_WORK REQUEST_
Among the entries below, how many lines have the string "noir" in them? Only the number should be given.

_Data entries_
- Opening Delimiter -
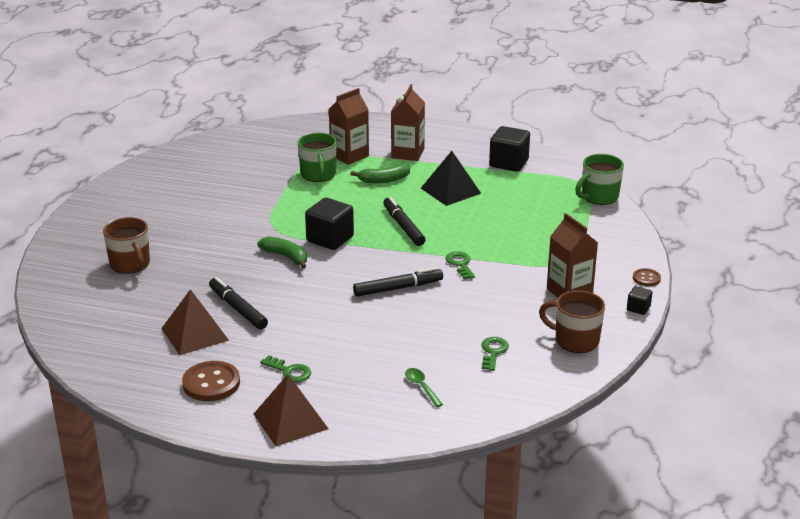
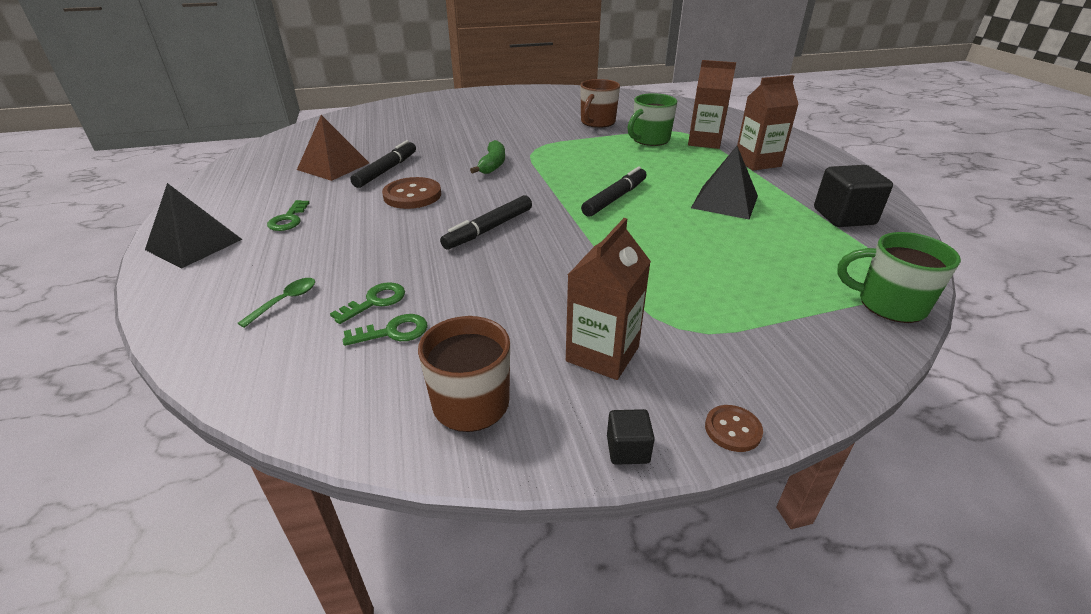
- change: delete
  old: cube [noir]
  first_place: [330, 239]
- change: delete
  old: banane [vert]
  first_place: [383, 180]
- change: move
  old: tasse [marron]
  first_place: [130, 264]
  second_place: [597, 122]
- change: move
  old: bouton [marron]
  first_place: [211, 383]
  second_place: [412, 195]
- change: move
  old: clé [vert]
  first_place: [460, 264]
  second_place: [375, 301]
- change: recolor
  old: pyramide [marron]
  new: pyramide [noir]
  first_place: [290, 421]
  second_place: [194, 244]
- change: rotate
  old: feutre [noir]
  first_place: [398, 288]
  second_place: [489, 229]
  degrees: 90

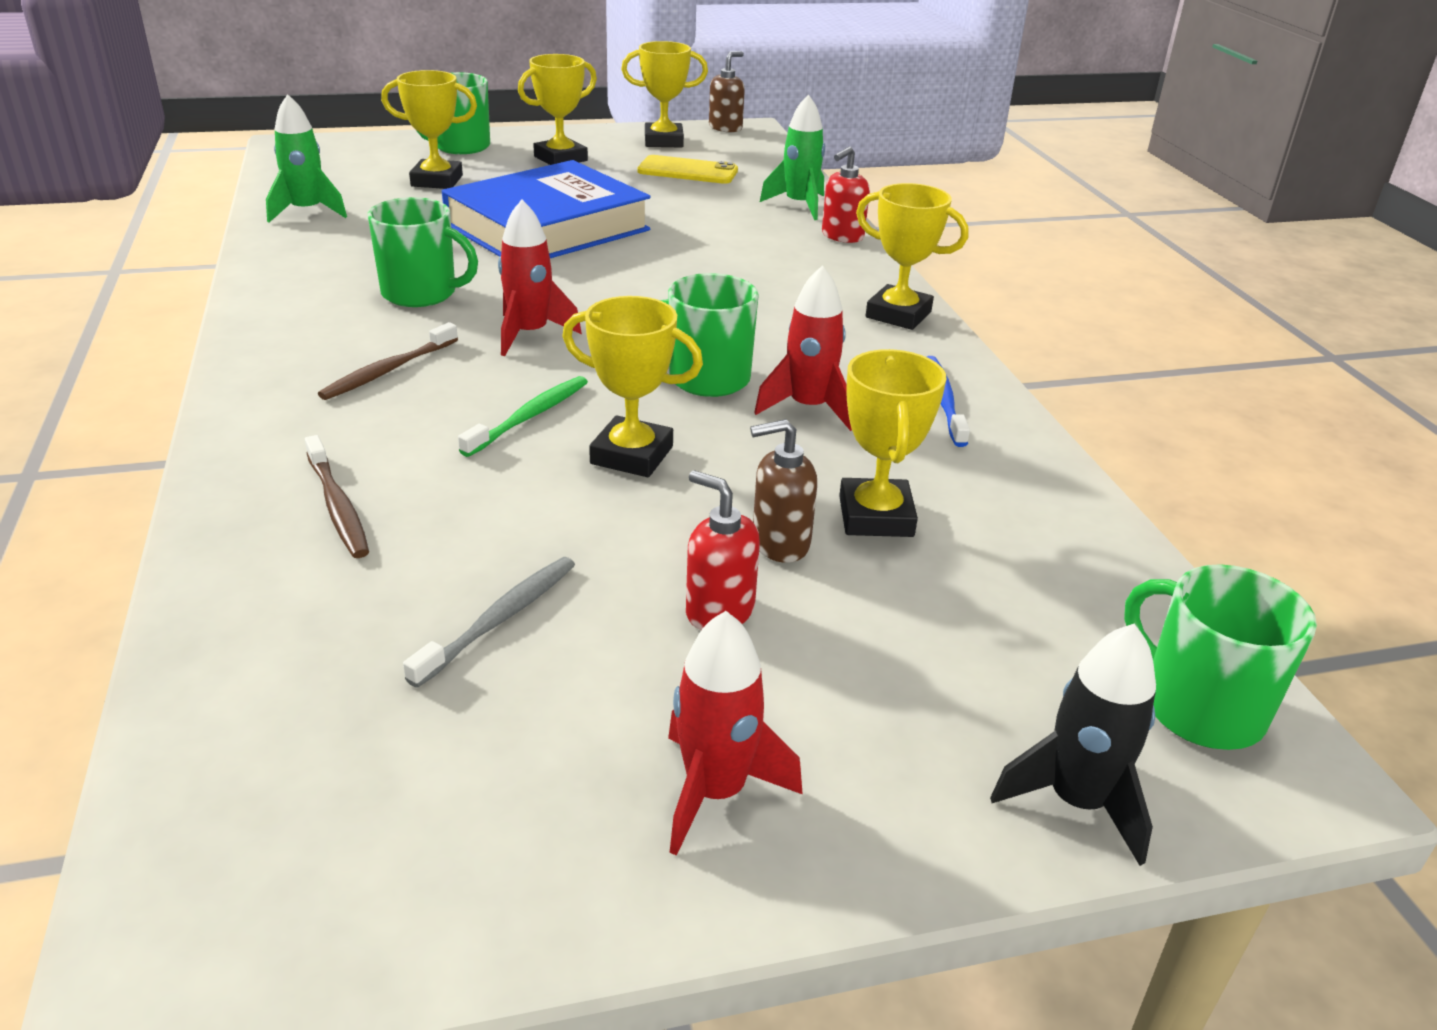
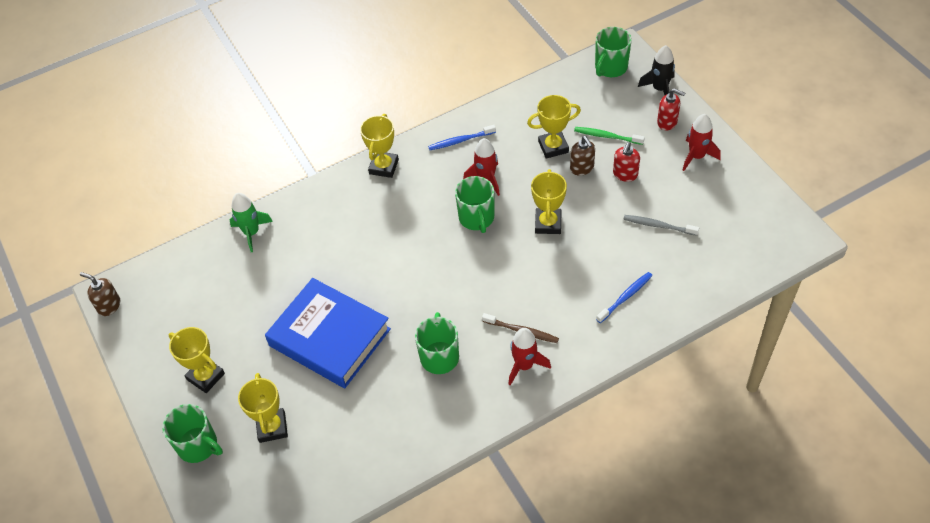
- change: delete
  old: fusée [vert]
  first_place: [307, 212]
- change: delete
  old: trophée [jaune]
  first_place: [663, 141]
- change: delete
  old: téléphone [jaune]
  first_place: [687, 171]
- change: move
  old: brosse à dents [vert]
  first_place: [529, 417]
  second_place: [607, 136]
- change: move
  old: fusée [rouge]
  first_place: [530, 334]
  second_place: [524, 365]
- change: move
  old: distributeur de savon [rouge]
  first_place: [842, 236]
  second_place: [667, 122]
- change: recolor
  old: brosse à dents [marron]
  new: brosse à dents [bleu]
  first_place: [337, 506]
  second_place: [625, 297]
- Closing Delimiter -
_RESPONSE_
3